**Directions for this task**
Exactly as they appear below, repeat the lines from the one with "white gift: 5 -> 8" through the one with "purple candle: 0 -> 1", and no others.

[Saved data entries]
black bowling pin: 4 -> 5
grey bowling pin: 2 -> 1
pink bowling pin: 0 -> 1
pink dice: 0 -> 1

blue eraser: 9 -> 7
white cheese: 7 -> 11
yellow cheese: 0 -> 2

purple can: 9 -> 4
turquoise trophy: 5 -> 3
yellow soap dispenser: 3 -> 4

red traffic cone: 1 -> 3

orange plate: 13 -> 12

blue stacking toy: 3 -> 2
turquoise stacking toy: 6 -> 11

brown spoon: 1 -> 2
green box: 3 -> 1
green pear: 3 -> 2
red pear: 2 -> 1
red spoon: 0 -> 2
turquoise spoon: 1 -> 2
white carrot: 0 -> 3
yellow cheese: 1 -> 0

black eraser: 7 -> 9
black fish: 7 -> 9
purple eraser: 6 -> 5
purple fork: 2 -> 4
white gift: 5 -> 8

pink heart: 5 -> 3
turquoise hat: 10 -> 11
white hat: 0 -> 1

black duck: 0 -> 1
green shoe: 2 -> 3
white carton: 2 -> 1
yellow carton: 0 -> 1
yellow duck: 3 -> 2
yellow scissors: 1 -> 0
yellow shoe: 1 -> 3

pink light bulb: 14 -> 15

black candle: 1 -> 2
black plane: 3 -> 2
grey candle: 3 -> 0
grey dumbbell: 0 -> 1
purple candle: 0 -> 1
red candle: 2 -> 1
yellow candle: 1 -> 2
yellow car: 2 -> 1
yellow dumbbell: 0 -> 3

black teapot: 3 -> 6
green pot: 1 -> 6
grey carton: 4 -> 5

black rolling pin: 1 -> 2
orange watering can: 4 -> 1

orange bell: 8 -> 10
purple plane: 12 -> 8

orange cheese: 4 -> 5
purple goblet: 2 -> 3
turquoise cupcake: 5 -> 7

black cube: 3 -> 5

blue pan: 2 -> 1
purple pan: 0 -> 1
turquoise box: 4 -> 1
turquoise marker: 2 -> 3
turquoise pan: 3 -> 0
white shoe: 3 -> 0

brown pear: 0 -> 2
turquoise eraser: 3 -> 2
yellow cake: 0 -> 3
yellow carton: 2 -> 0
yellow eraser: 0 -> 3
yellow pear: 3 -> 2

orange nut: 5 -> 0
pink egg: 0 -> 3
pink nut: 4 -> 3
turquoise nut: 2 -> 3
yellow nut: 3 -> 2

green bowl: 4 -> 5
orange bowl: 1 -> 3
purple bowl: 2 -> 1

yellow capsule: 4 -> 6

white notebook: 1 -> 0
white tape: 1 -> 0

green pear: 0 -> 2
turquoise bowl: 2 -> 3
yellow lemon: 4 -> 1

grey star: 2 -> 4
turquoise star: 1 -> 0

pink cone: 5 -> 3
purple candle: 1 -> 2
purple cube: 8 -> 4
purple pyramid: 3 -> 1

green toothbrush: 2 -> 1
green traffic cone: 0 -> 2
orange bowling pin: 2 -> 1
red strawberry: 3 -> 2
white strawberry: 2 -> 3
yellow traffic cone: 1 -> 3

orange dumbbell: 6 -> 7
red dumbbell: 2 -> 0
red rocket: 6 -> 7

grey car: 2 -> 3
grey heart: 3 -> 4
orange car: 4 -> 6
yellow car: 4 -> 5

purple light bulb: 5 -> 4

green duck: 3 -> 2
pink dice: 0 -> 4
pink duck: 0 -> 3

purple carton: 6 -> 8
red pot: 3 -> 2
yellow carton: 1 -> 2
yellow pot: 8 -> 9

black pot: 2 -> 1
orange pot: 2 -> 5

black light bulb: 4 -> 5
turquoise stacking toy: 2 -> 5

**Written reply**
white gift: 5 -> 8

pink heart: 5 -> 3
turquoise hat: 10 -> 11
white hat: 0 -> 1

black duck: 0 -> 1
green shoe: 2 -> 3
white carton: 2 -> 1
yellow carton: 0 -> 1
yellow duck: 3 -> 2
yellow scissors: 1 -> 0
yellow shoe: 1 -> 3

pink light bulb: 14 -> 15

black candle: 1 -> 2
black plane: 3 -> 2
grey candle: 3 -> 0
grey dumbbell: 0 -> 1
purple candle: 0 -> 1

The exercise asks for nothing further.